## Exercise
Give back the lines below verbatim, omitting all pictures.

## Provided material

***

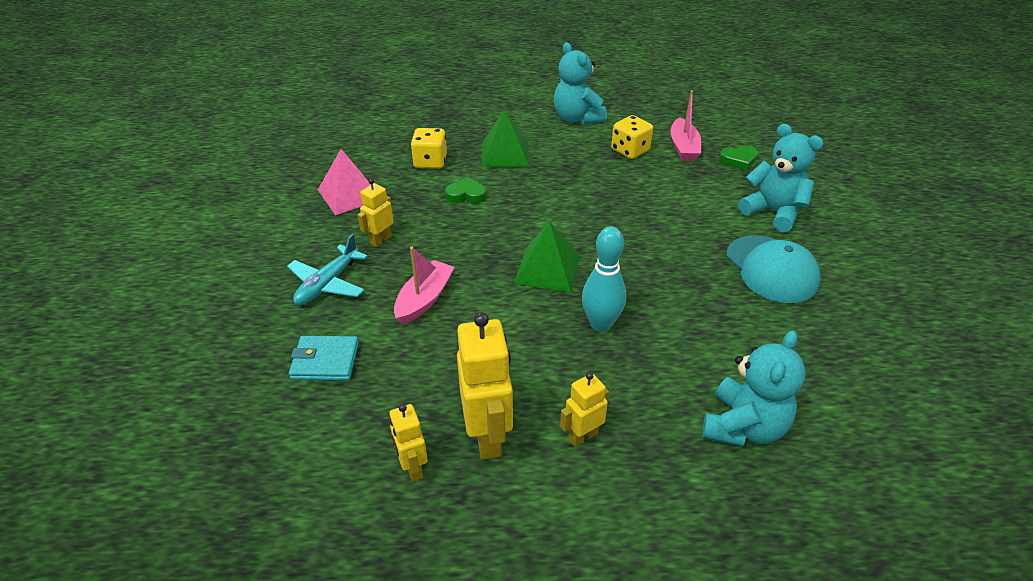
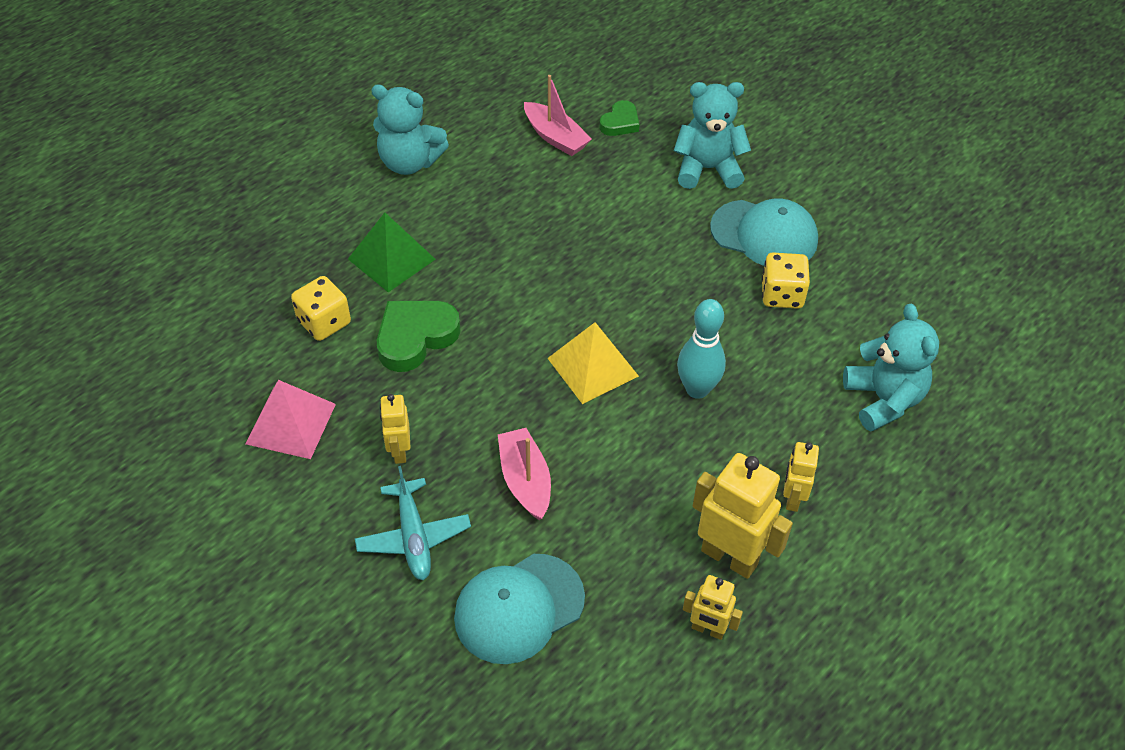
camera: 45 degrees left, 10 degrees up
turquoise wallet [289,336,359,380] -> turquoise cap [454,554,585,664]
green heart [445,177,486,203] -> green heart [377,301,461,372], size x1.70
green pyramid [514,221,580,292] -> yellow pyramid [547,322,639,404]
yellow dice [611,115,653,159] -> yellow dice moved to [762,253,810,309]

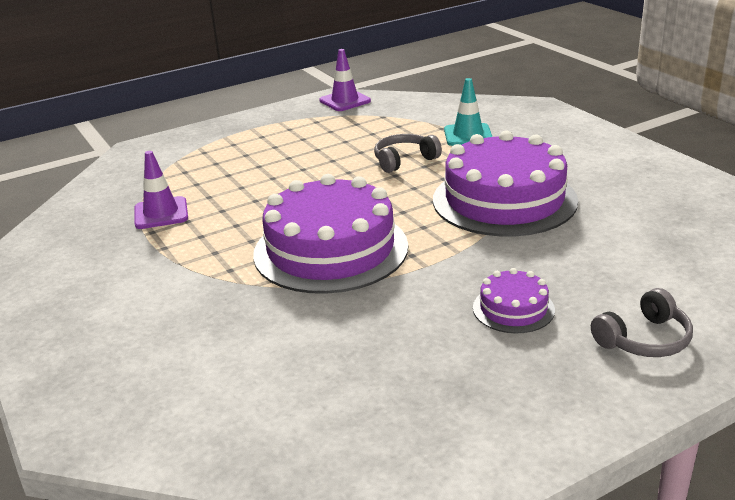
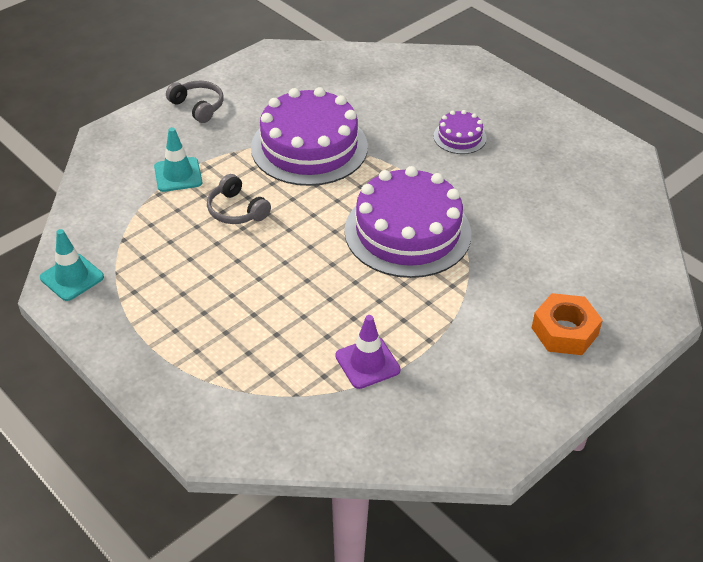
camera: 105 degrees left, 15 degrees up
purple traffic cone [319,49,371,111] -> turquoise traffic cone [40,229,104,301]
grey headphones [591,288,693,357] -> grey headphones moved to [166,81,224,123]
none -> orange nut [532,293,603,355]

***

## Reply to the task
camera: 45 degrees left, 10 degrees up
turquoise wallet [289,336,359,380] -> turquoise cap [454,554,585,664]
green heart [445,177,486,203] -> green heart [377,301,461,372], size x1.70
green pyramid [514,221,580,292] -> yellow pyramid [547,322,639,404]
yellow dice [611,115,653,159] -> yellow dice moved to [762,253,810,309]

camera: 105 degrees left, 15 degrees up
purple traffic cone [319,49,371,111] -> turquoise traffic cone [40,229,104,301]
grey headphones [591,288,693,357] -> grey headphones moved to [166,81,224,123]
none -> orange nut [532,293,603,355]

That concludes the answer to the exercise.